══ The records

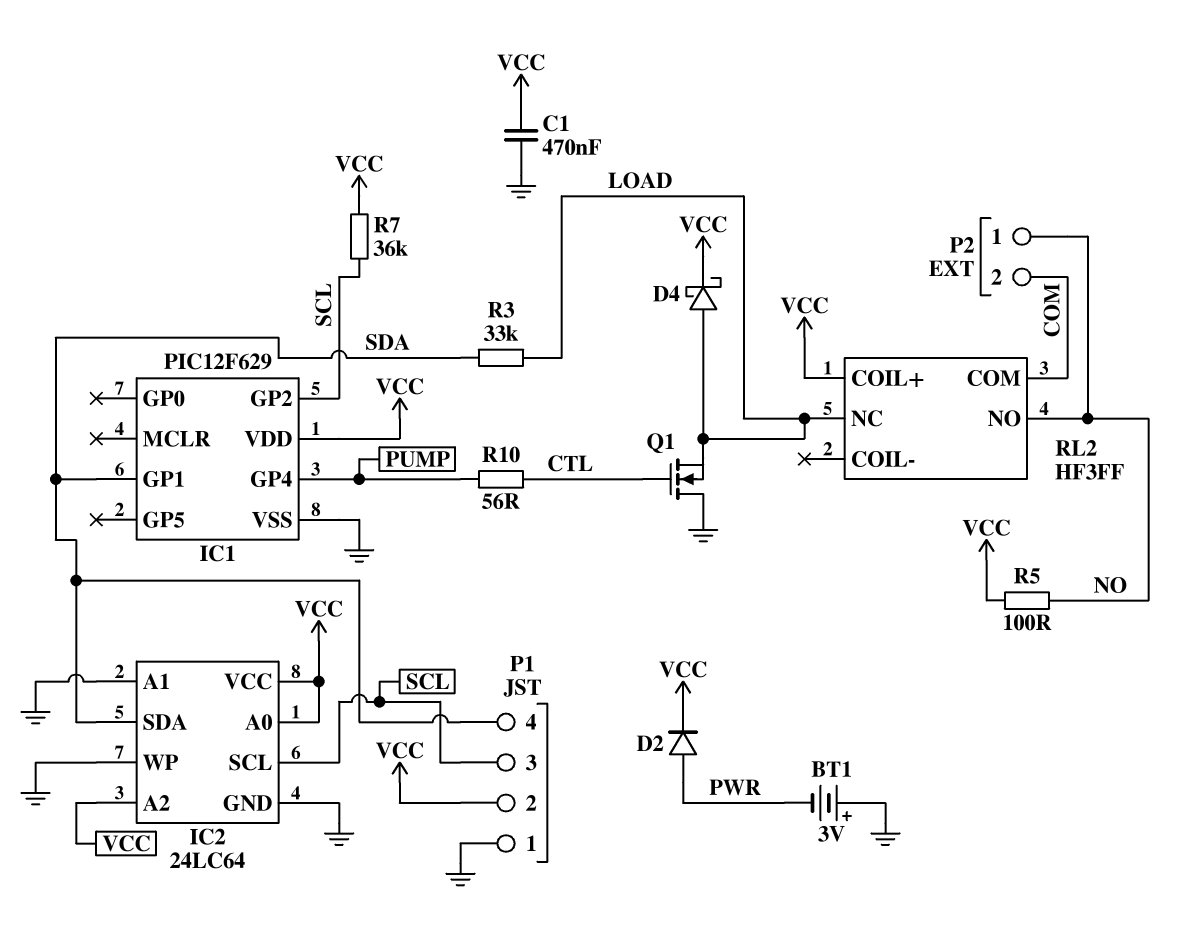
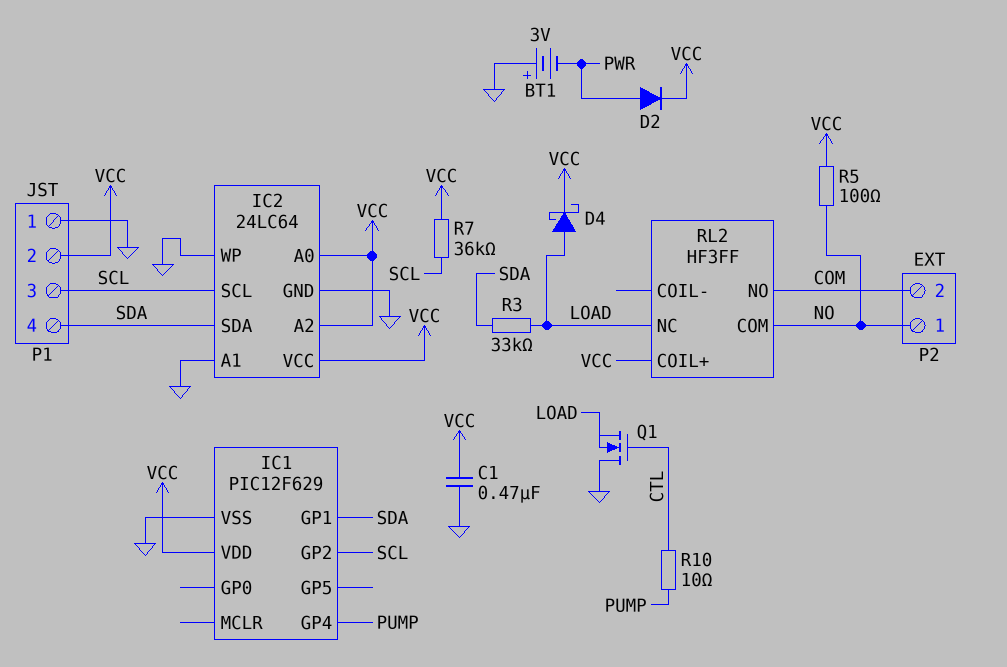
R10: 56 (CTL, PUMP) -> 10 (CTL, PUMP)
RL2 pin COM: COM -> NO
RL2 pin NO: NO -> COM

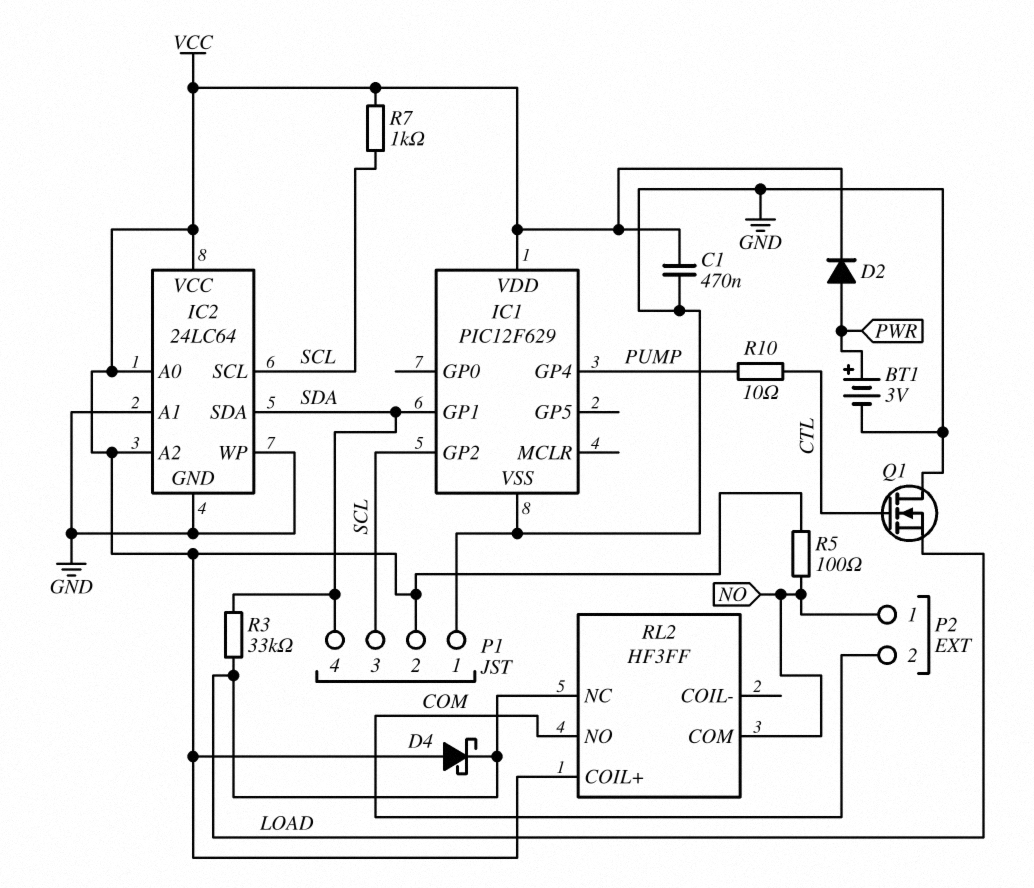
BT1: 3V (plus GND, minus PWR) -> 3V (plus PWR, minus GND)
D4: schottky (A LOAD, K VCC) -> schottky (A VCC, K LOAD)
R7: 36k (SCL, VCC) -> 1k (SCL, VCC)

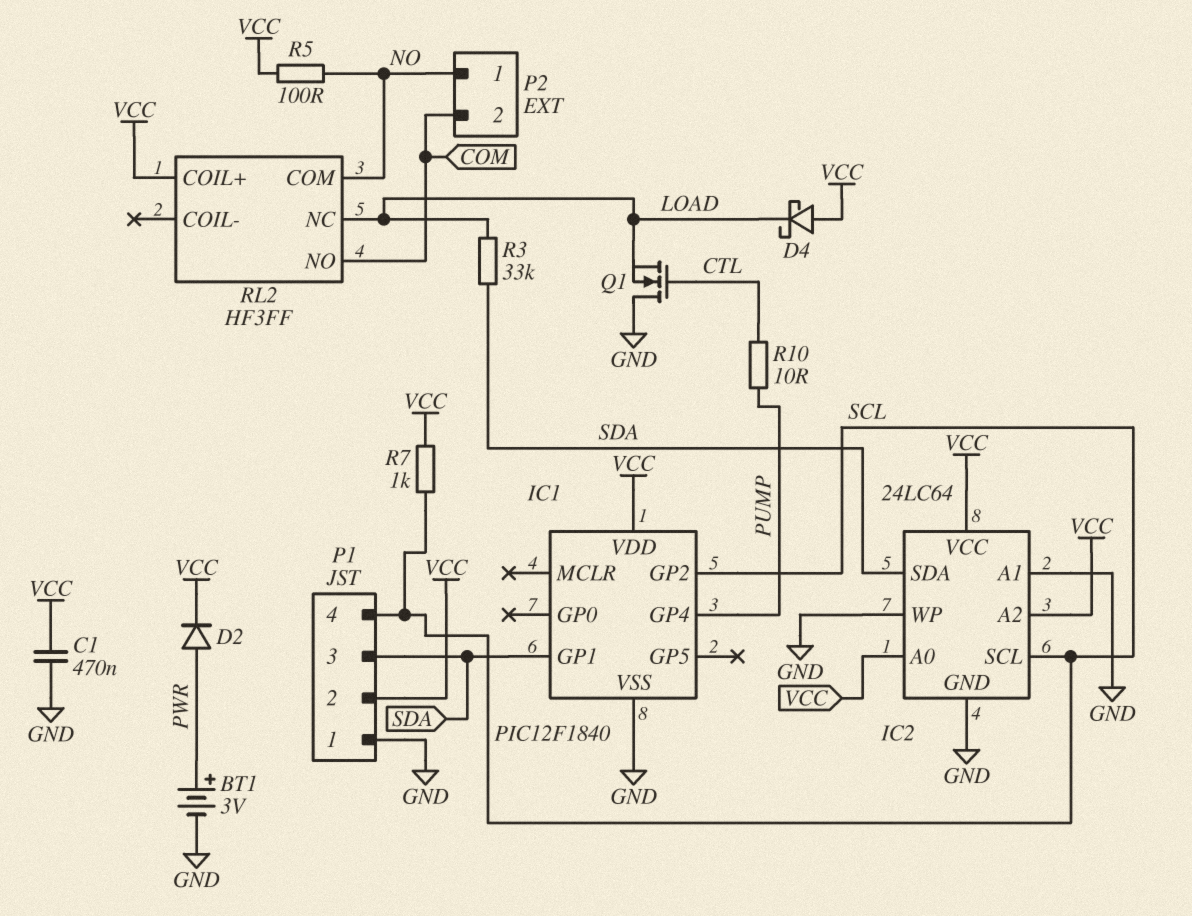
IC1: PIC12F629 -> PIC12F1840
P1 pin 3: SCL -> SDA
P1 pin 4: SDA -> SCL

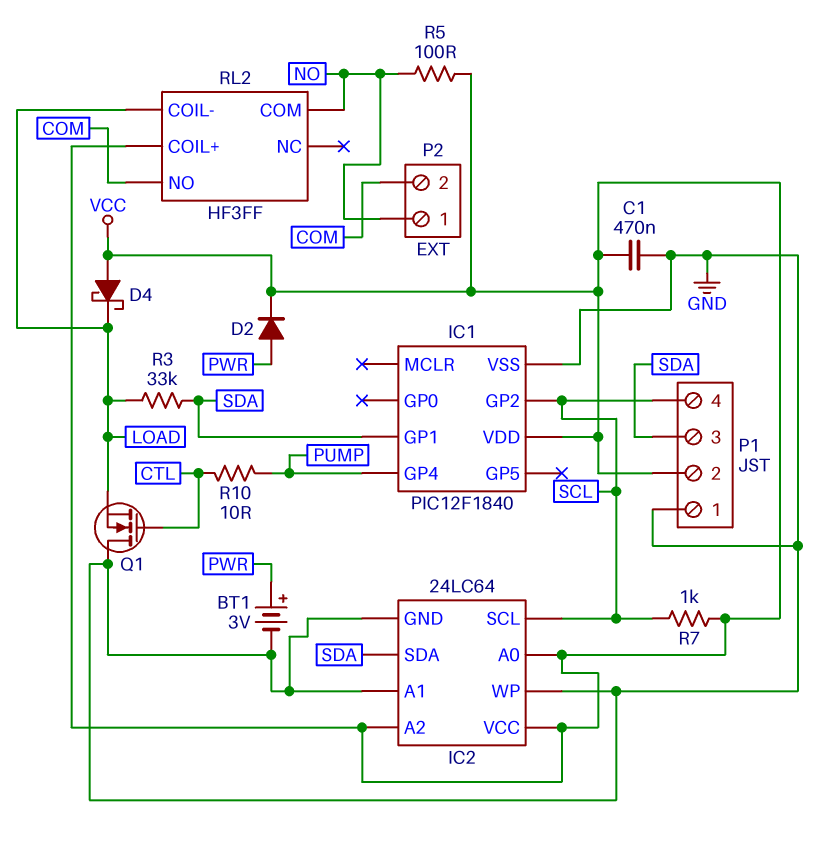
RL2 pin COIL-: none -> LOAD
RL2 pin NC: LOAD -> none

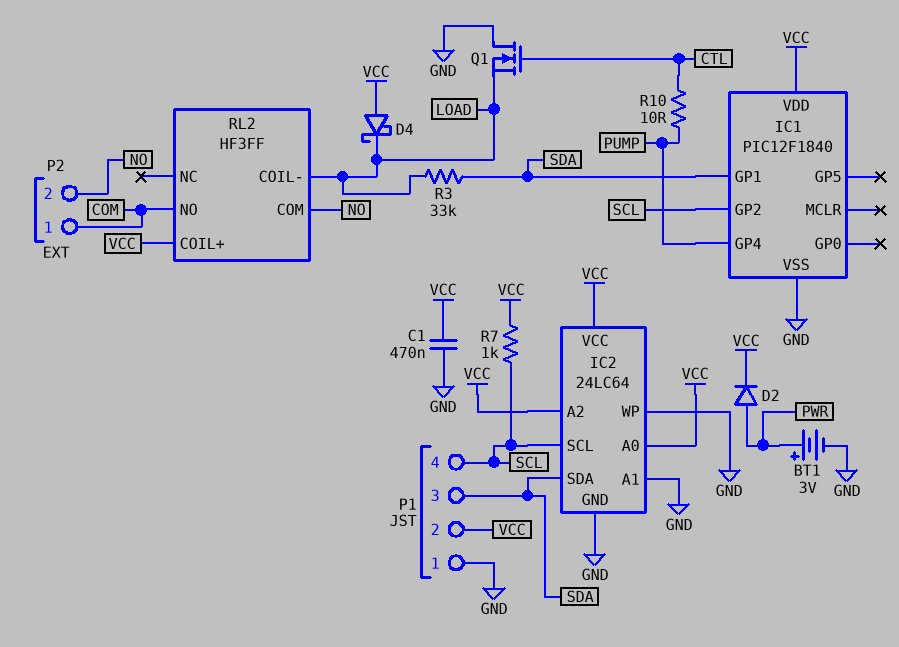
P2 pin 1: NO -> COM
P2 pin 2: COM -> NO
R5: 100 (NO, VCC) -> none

════
══ The records

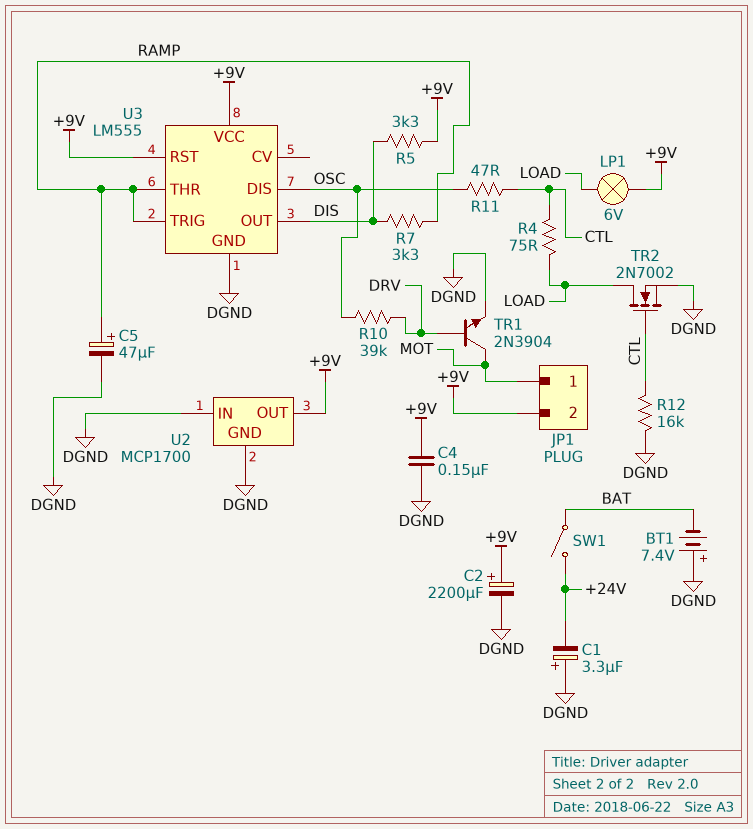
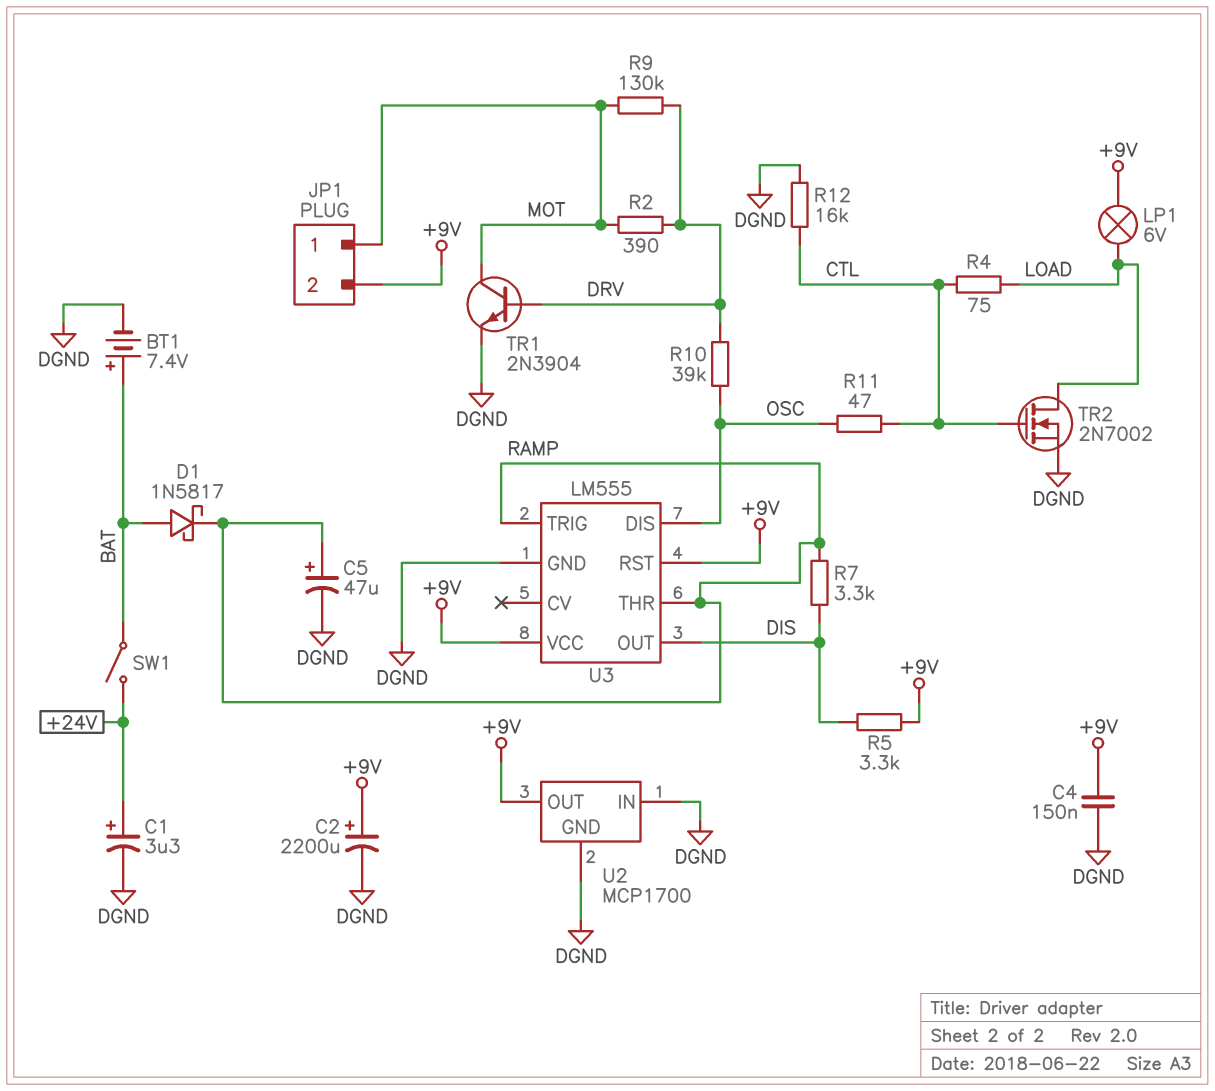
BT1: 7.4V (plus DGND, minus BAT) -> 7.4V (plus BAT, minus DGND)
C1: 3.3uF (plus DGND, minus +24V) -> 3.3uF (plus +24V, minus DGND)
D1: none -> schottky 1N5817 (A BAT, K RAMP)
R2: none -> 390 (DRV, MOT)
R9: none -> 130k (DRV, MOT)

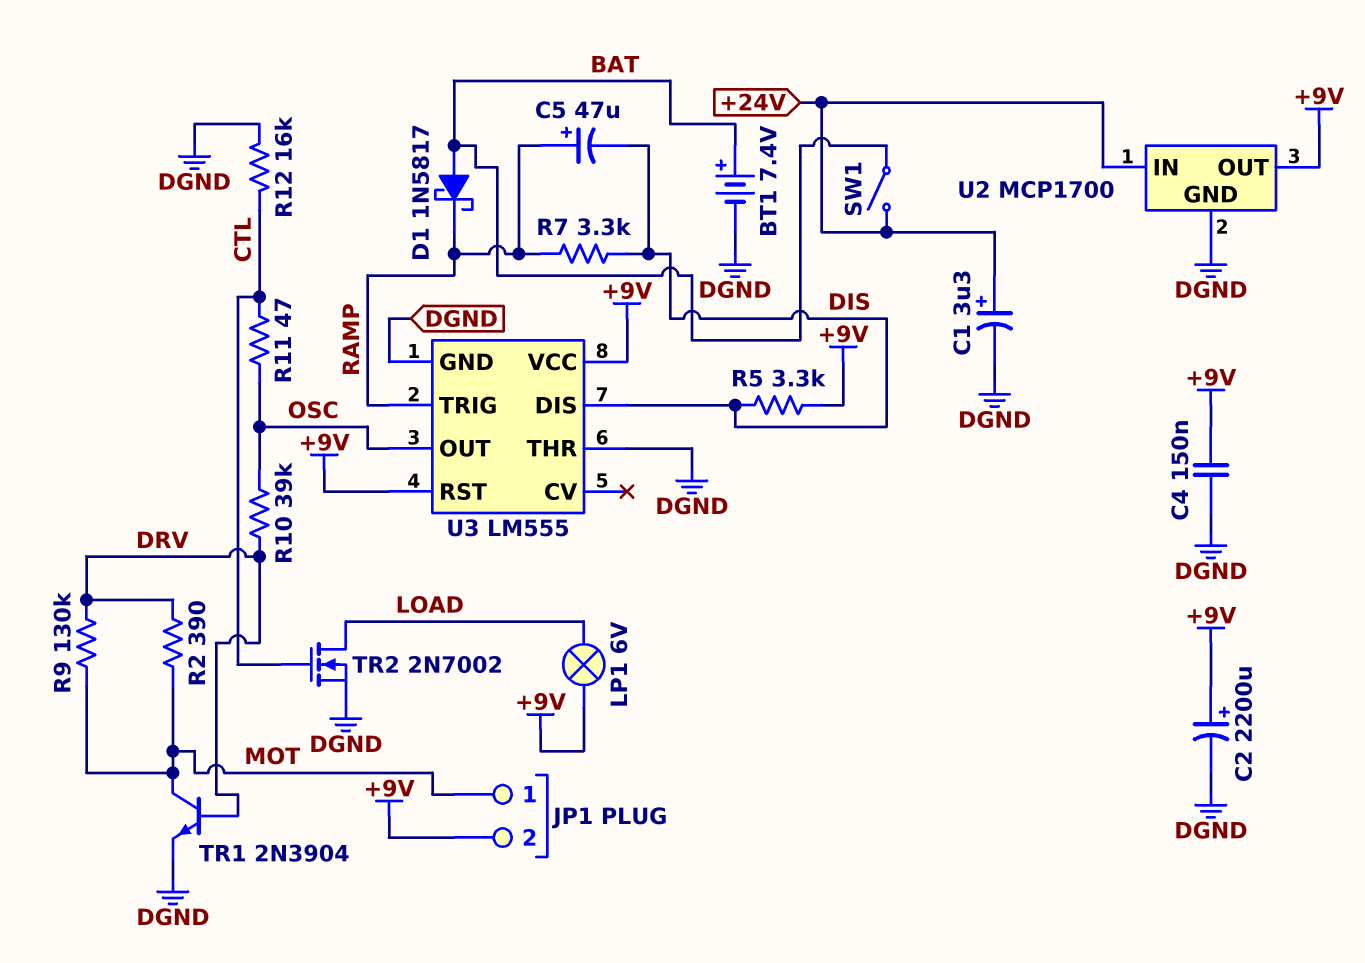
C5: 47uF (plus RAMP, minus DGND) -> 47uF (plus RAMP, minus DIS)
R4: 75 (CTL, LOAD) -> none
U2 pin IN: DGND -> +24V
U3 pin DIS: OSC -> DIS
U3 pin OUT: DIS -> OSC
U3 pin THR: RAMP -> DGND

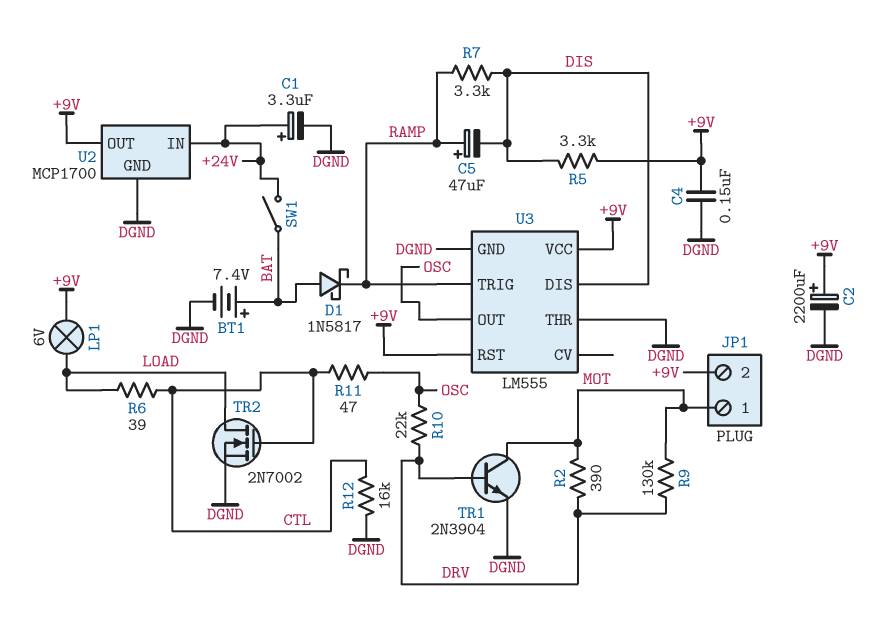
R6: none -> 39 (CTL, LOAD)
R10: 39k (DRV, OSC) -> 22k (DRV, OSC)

════

• _Work request_
Go to the line above holding "U3 pin OUT: DIS -> OSC", then copy exactly each line down to and including the one holding "R10: 39k (DRV, OSC) -> 22k (DRV, OSC)", leaving pictures out.

• _Answer area_
U3 pin OUT: DIS -> OSC
U3 pin THR: RAMP -> DGND

R6: none -> 39 (CTL, LOAD)
R10: 39k (DRV, OSC) -> 22k (DRV, OSC)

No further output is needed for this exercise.